*** Opening of Source information ***

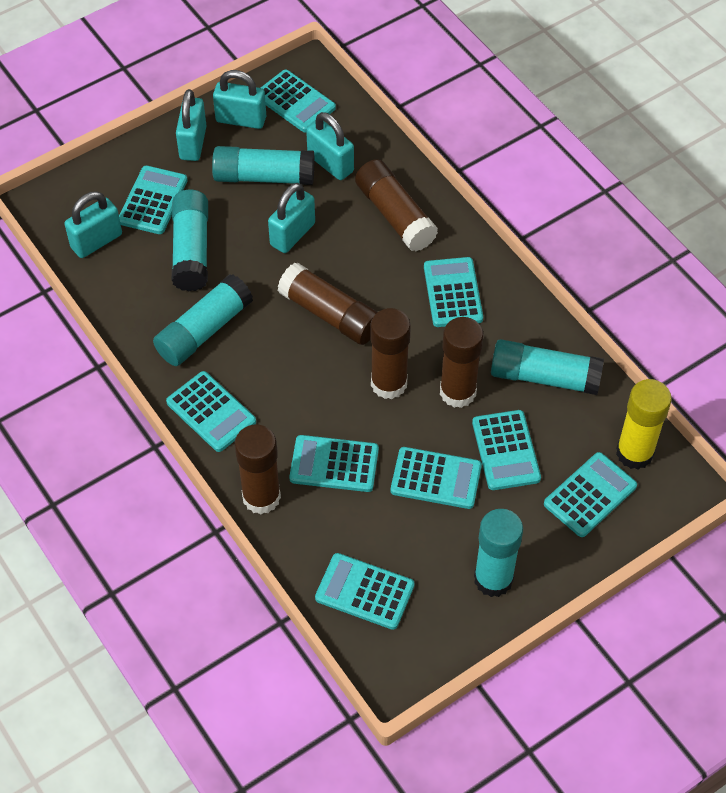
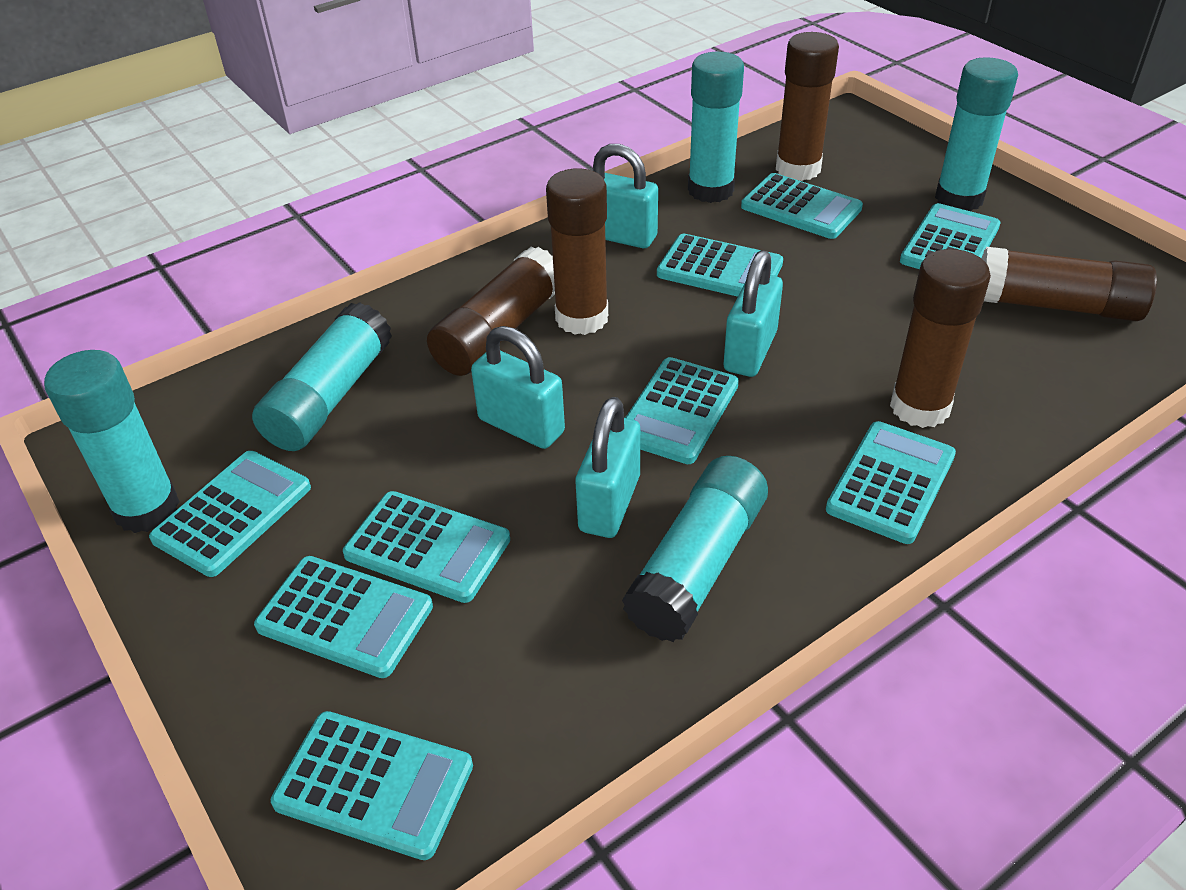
turquoise padlock: 5 -> 4
yellow glue stick: 1 -> 0

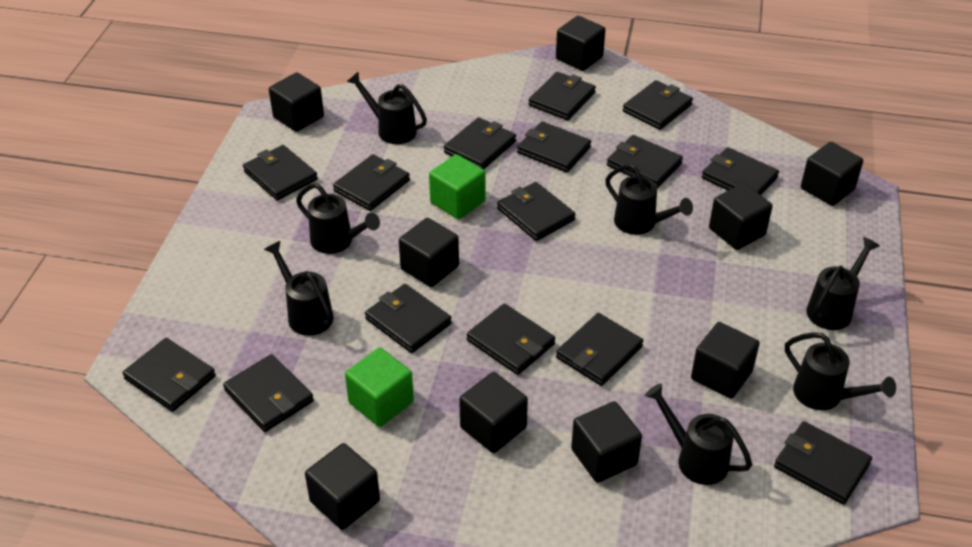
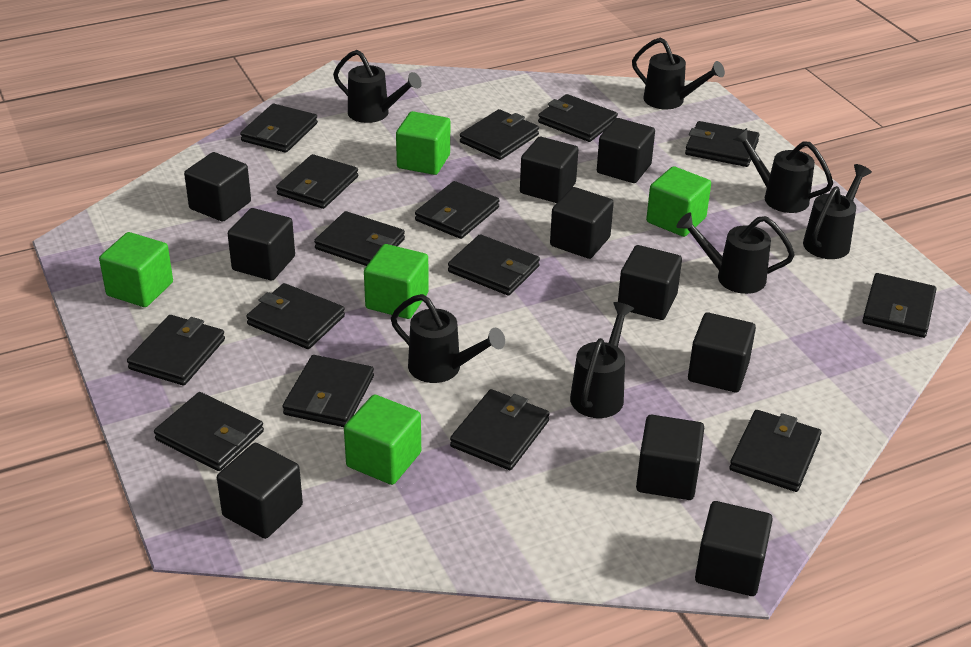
black cube: 9 -> 10
green cube: 2 -> 5

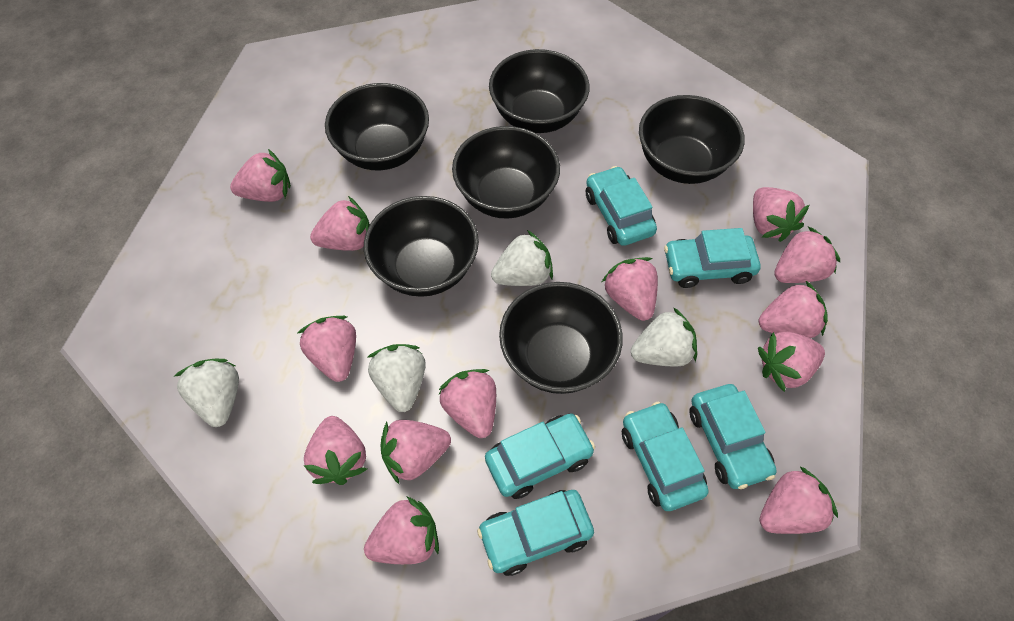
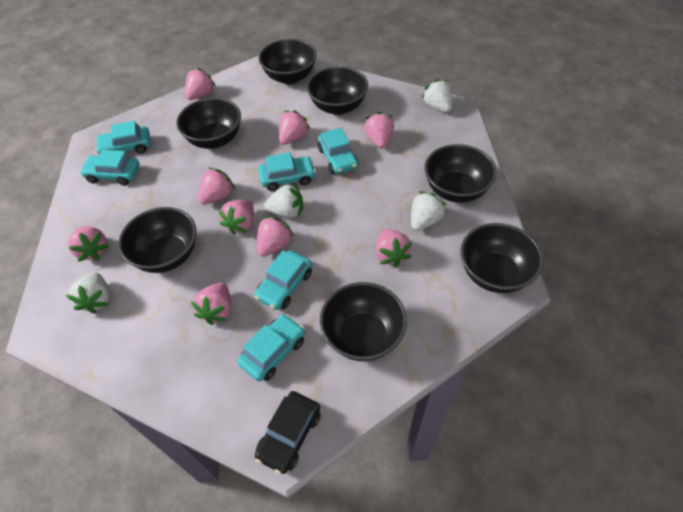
black bowl: 6 -> 7
black car: 0 -> 1
pink strawberry: 13 -> 9

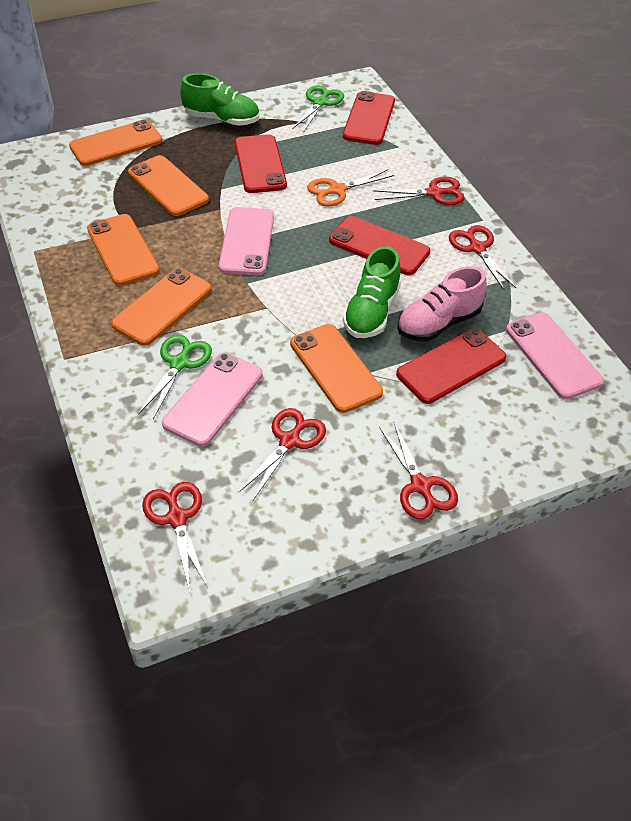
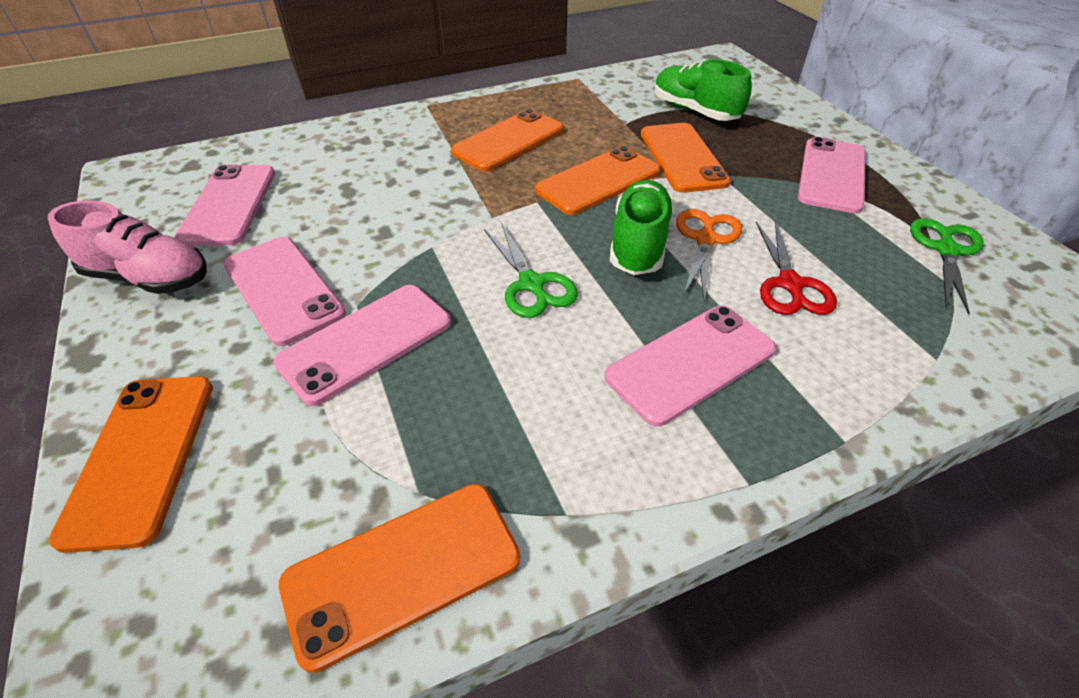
pink phone: 3 -> 5
red phone: 4 -> 0
red scissors: 5 -> 1

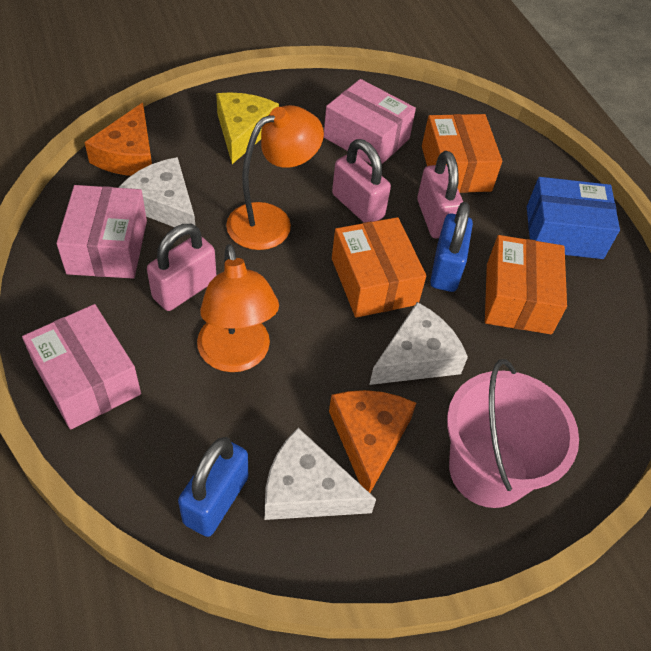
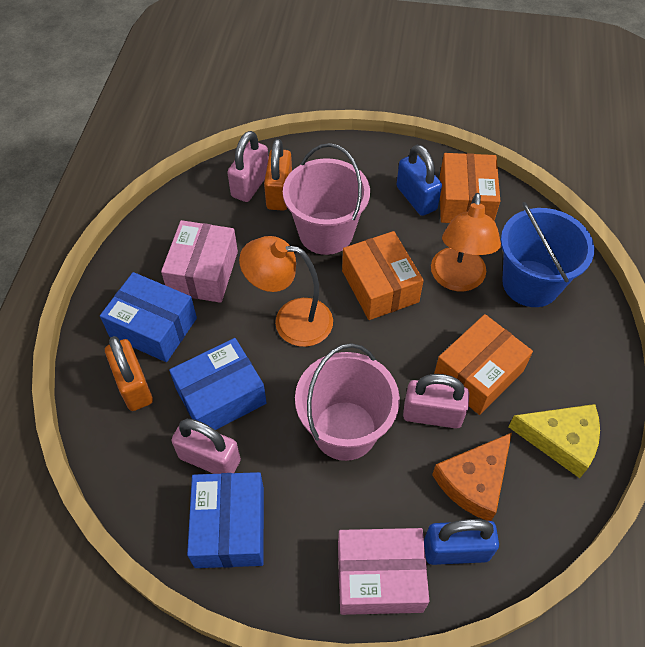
blue box: 1 -> 3
blue bucket: 0 -> 1
orange cheese: 2 -> 1
orange padlock: 0 -> 2
pink box: 3 -> 2
pink bucket: 1 -> 2
white cheese: 3 -> 0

*** Close of Source information ***

■ Task to complete:
From the data above, copy each line where the string "pink" appears.

■ Response:
pink strawberry: 13 -> 9
pink phone: 3 -> 5
pink box: 3 -> 2
pink bucket: 1 -> 2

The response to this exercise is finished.